- [What is expected] All that should be output is the block of lines below from the line with "pink mouse [490,216,533,260]" to the line with "none -> pink cupcake [791,223,859,294]", both included, exactly as written.

- [Input data]
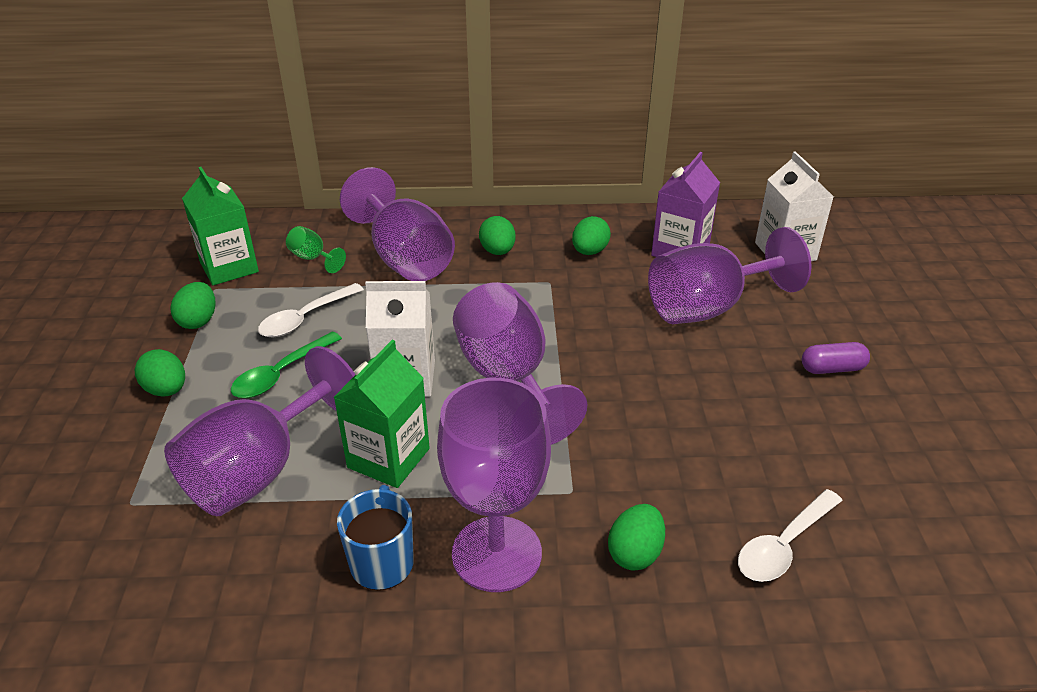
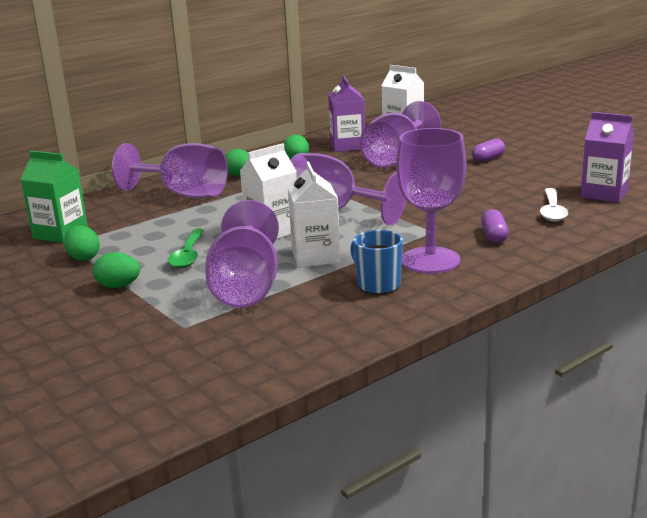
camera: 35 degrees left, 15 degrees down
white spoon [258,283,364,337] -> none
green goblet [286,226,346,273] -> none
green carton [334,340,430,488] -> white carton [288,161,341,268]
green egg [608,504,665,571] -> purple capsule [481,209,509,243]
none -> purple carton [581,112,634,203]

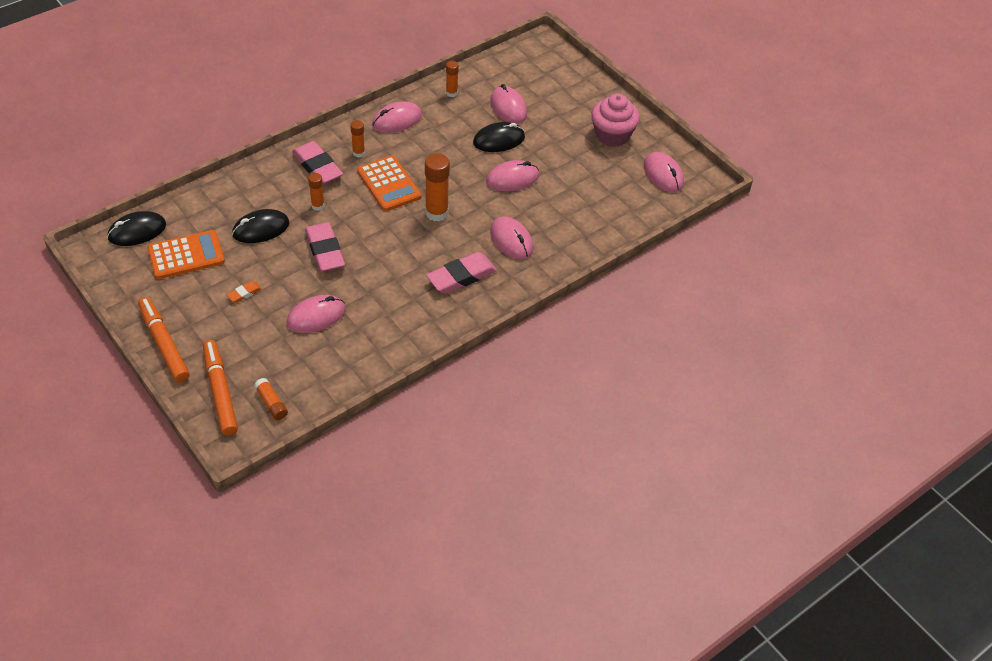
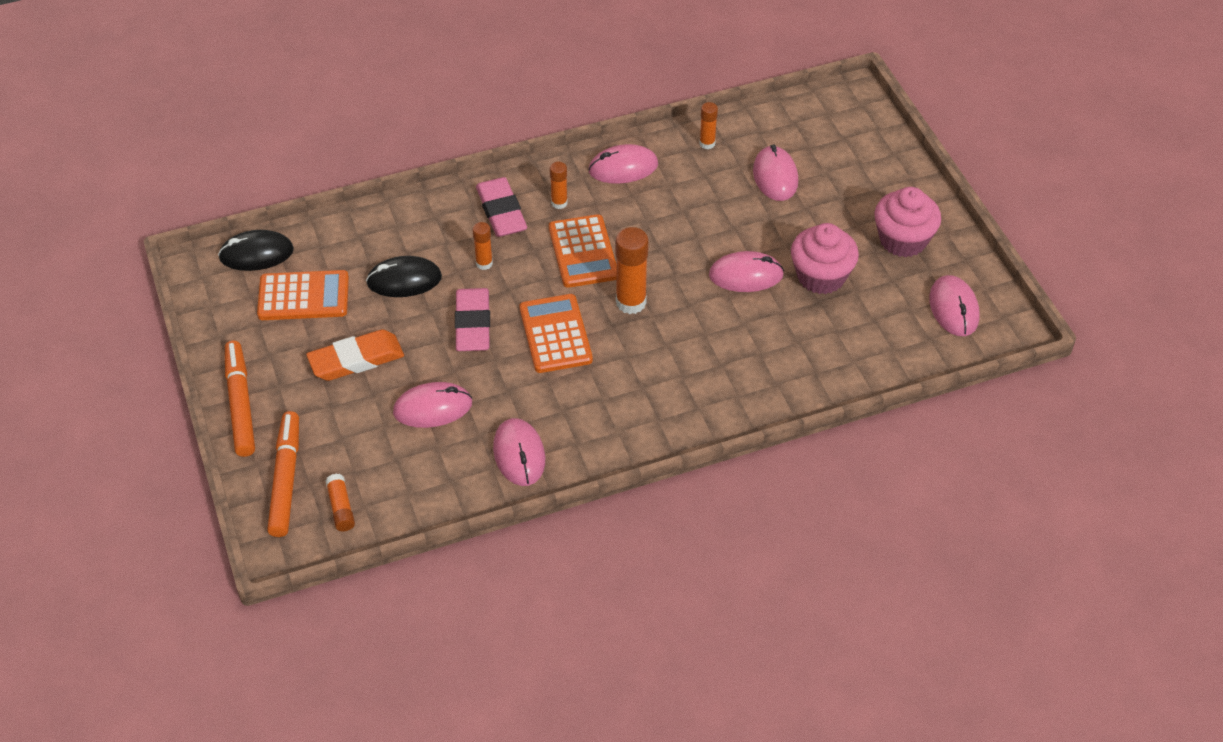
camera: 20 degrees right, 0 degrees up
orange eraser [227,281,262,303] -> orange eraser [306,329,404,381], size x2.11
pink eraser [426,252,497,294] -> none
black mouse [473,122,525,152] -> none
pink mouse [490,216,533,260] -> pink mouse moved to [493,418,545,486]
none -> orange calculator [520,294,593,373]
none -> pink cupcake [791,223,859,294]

* * *

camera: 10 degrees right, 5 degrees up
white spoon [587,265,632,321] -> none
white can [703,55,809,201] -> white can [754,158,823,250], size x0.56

* * *

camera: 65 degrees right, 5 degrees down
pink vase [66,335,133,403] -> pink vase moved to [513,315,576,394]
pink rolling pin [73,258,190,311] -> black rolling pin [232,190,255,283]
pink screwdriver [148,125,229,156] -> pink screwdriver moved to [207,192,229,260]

- [Response area]
pink mouse [490,216,533,260] -> pink mouse moved to [493,418,545,486]
none -> orange calculator [520,294,593,373]
none -> pink cupcake [791,223,859,294]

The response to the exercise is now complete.